====== Input for this task ======

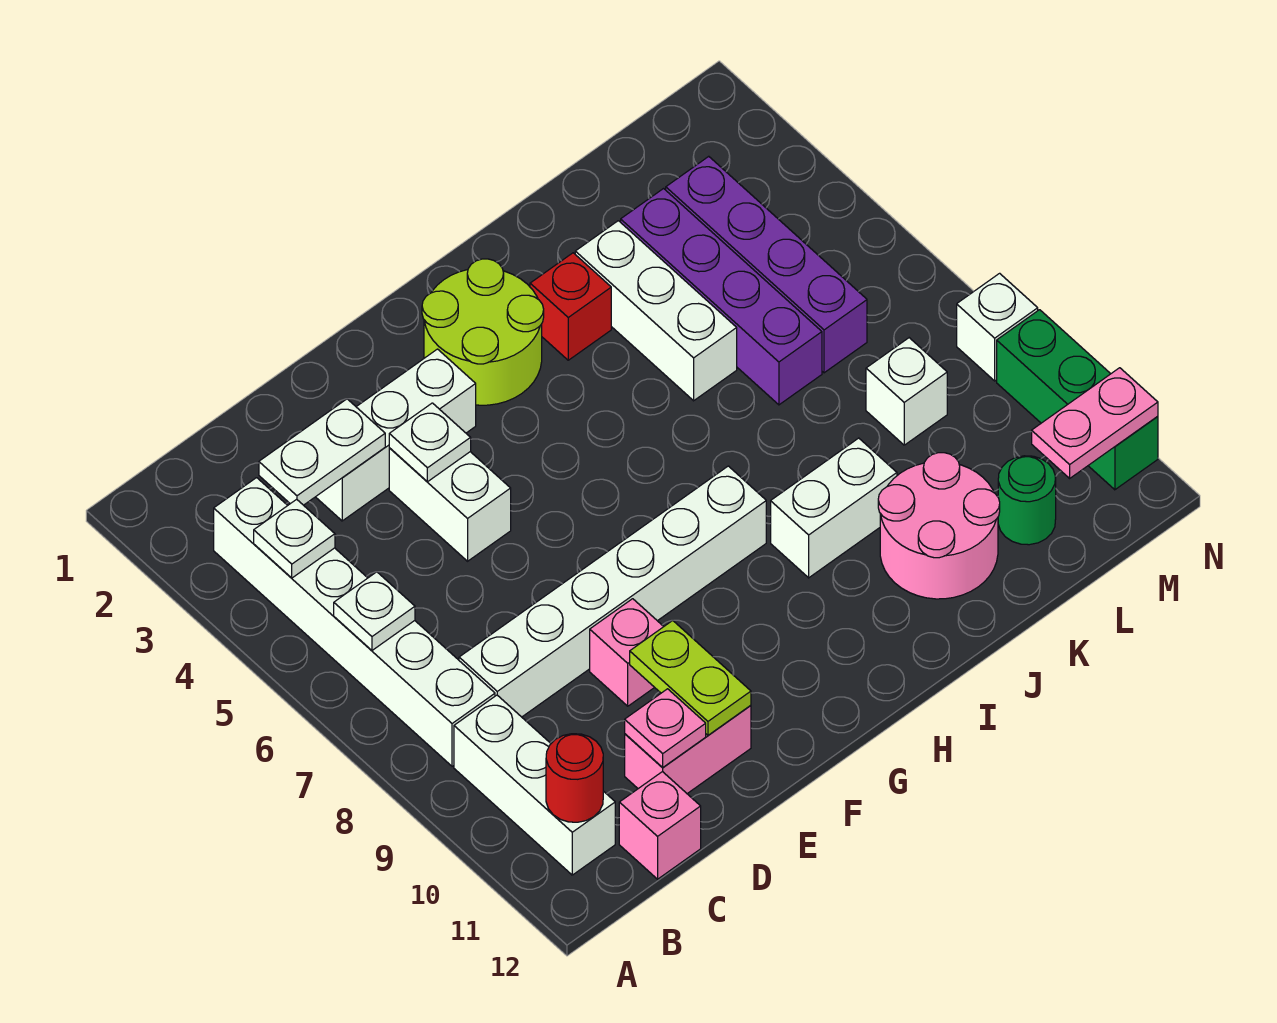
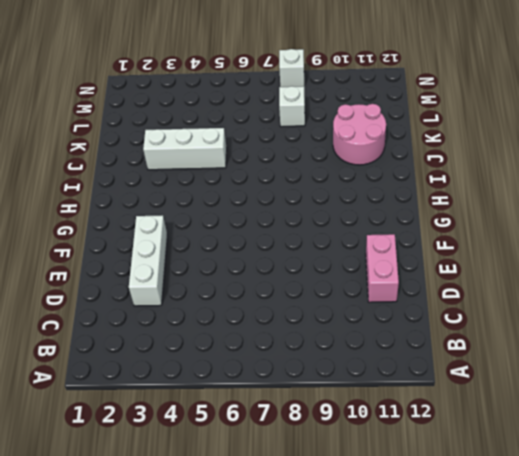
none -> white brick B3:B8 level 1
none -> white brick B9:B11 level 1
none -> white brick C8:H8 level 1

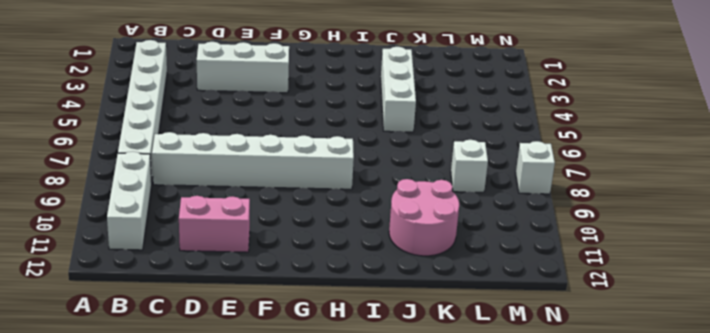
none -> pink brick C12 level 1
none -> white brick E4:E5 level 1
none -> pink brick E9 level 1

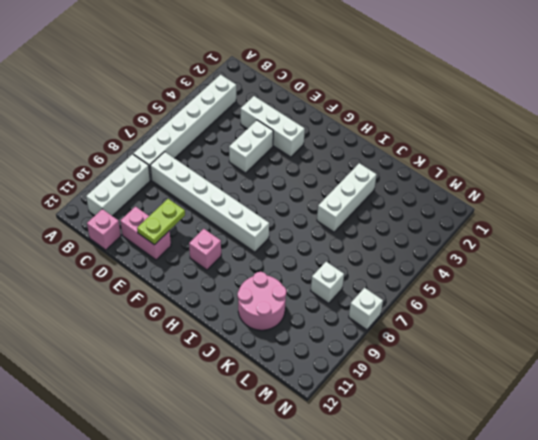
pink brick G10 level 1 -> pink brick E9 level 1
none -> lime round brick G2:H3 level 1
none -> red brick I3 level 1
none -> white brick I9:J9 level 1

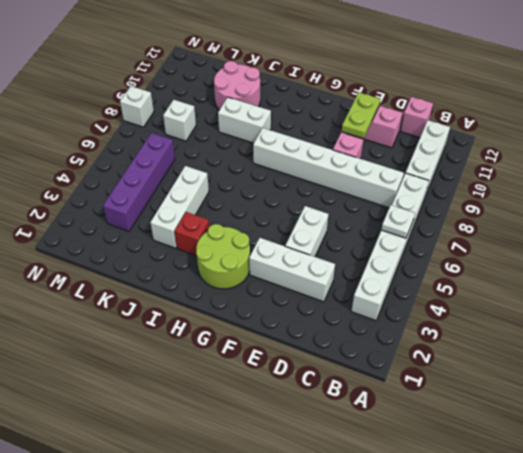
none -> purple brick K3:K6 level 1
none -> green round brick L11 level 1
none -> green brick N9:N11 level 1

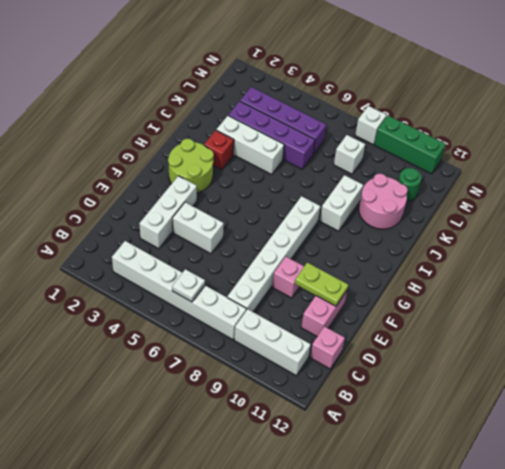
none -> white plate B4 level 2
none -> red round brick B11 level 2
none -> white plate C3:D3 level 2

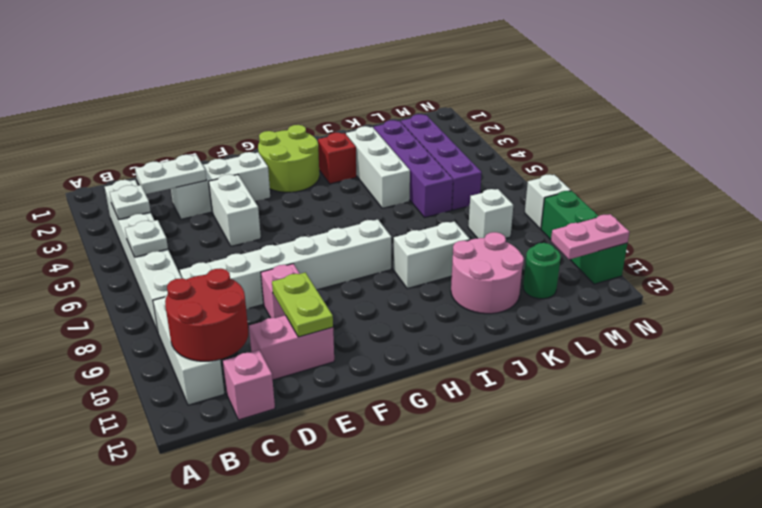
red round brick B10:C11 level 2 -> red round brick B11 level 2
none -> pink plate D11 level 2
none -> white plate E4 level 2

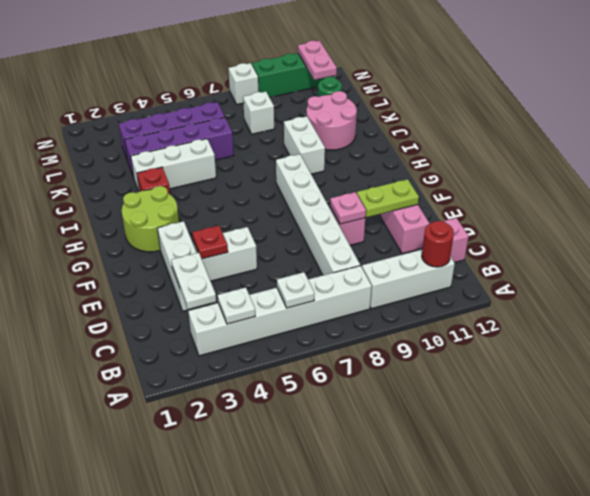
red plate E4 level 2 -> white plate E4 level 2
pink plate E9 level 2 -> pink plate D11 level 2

======

Work instructions >> Would you return the whole listing exactly, without the pictures?

Response to this task >>
none -> white brick B3:B8 level 1
none -> white brick B9:B11 level 1
none -> white brick C8:H8 level 1

none -> pink brick C12 level 1
none -> white brick E4:E5 level 1
none -> pink brick E9 level 1

pink brick G10 level 1 -> pink brick E9 level 1
none -> lime round brick G2:H3 level 1
none -> red brick I3 level 1
none -> white brick I9:J9 level 1

none -> purple brick K3:K6 level 1
none -> green round brick L11 level 1
none -> green brick N9:N11 level 1

none -> white plate B4 level 2
none -> red round brick B11 level 2
none -> white plate C3:D3 level 2

red round brick B10:C11 level 2 -> red round brick B11 level 2
none -> pink plate D11 level 2
none -> white plate E4 level 2

red plate E4 level 2 -> white plate E4 level 2
pink plate E9 level 2 -> pink plate D11 level 2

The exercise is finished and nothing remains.